EXERCISE DETAILS:
Practice item. Set the material below down again exactly, with no pictures.

AVAILABLE DATA:
• • • •

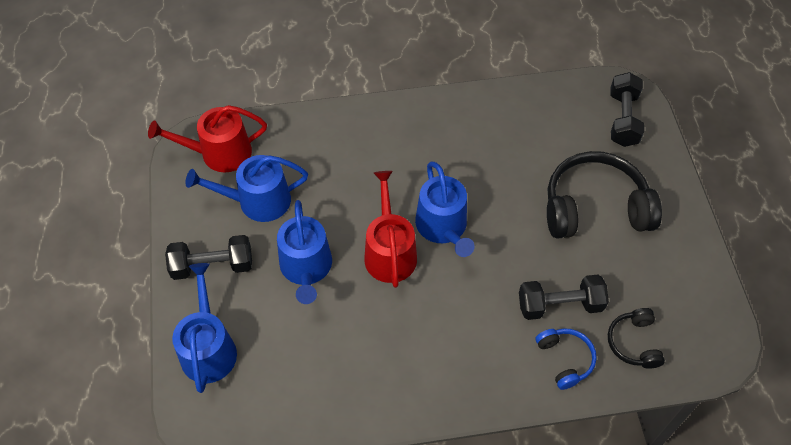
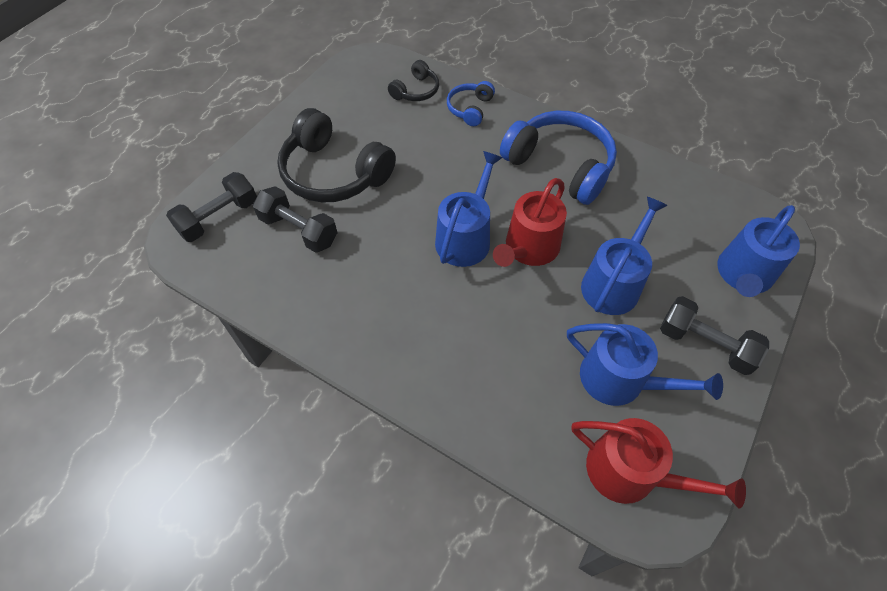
camera: 140 degrees left, 0 degrees up
(429, 353) = (560, 165): none -> blue headphones
(560, 305) = (437, 136): black dumbbell -> black dumbbell (299, 230)

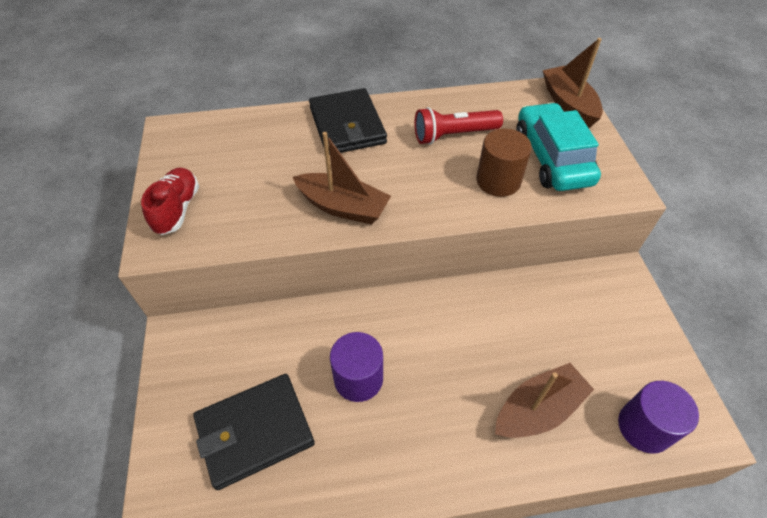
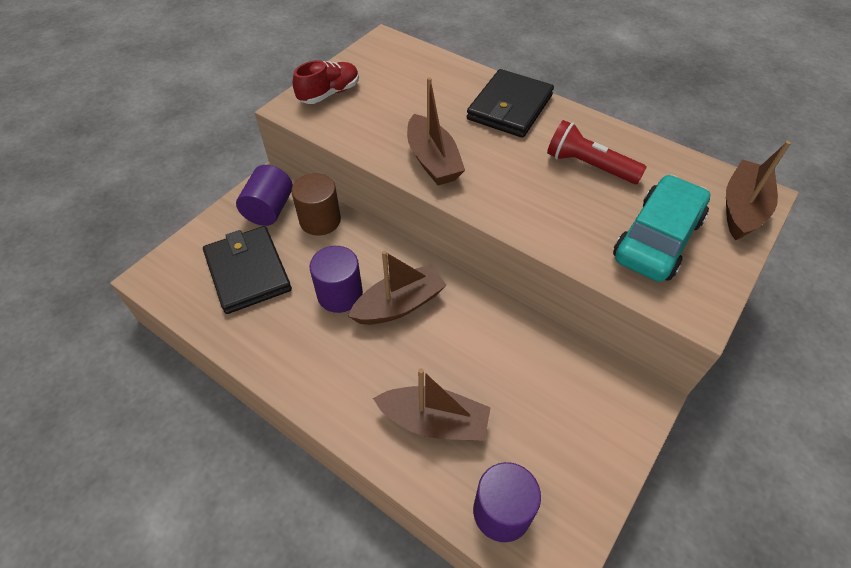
camera: 45 degrees right, 0 degrees up
(205, 359) = (269, 209): none -> purple cylinder
(254, 431) = (248, 272): black wallet -> black wallet turned 45 degrees clockwise
(413, 346) = (399, 305): none -> brown boat
(498, 181) = (580, 223): brown cylinder -> brown cylinder (320, 220)

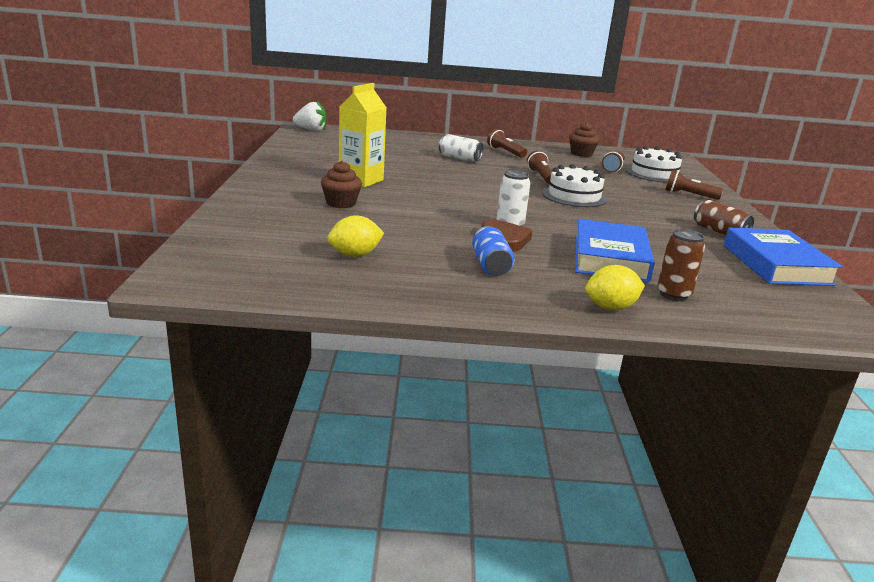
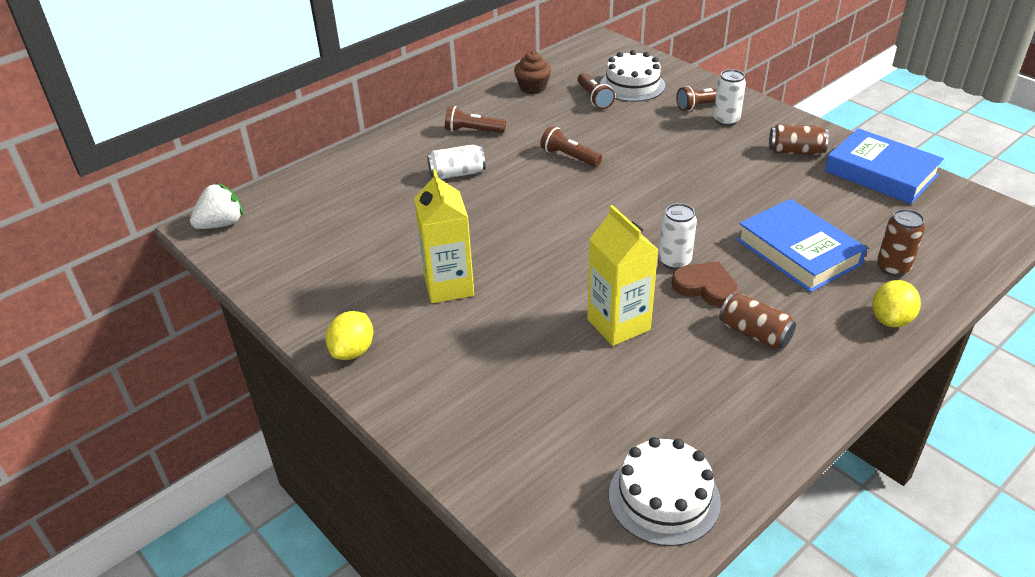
camera: 40 degrees left, 15 degrees up
(341, 203) = (504, 341): brown cupcake -> none
(355, 255) = (656, 411): yellow lemon -> yellow lemon (353, 351)
(415, 226) = (618, 324): none -> yellow carton
(490, 265) = (754, 333): blue can -> brown can
(574, 196) = (640, 172): white cake -> white cake (664, 498)
(693, 205) = (726, 120): none -> white can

• • • •

ANSWER SECTION:
camera: 140 degrees left, 0 degrees up
(429, 353) = (560, 165): none -> blue headphones
(560, 305) = (437, 136): black dumbbell -> black dumbbell (299, 230)

camera: 45 degrees right, 0 degrees up
(205, 359) = (269, 209): none -> purple cylinder
(254, 431) = (248, 272): black wallet -> black wallet turned 45 degrees clockwise
(413, 346) = (399, 305): none -> brown boat
(498, 181) = (580, 223): brown cylinder -> brown cylinder (320, 220)

camera: 40 degrees left, 15 degrees up
(341, 203) = (504, 341): brown cupcake -> none
(355, 255) = (656, 411): yellow lemon -> yellow lemon (353, 351)
(415, 226) = (618, 324): none -> yellow carton
(490, 265) = (754, 333): blue can -> brown can
(574, 196) = (640, 172): white cake -> white cake (664, 498)
(693, 205) = (726, 120): none -> white can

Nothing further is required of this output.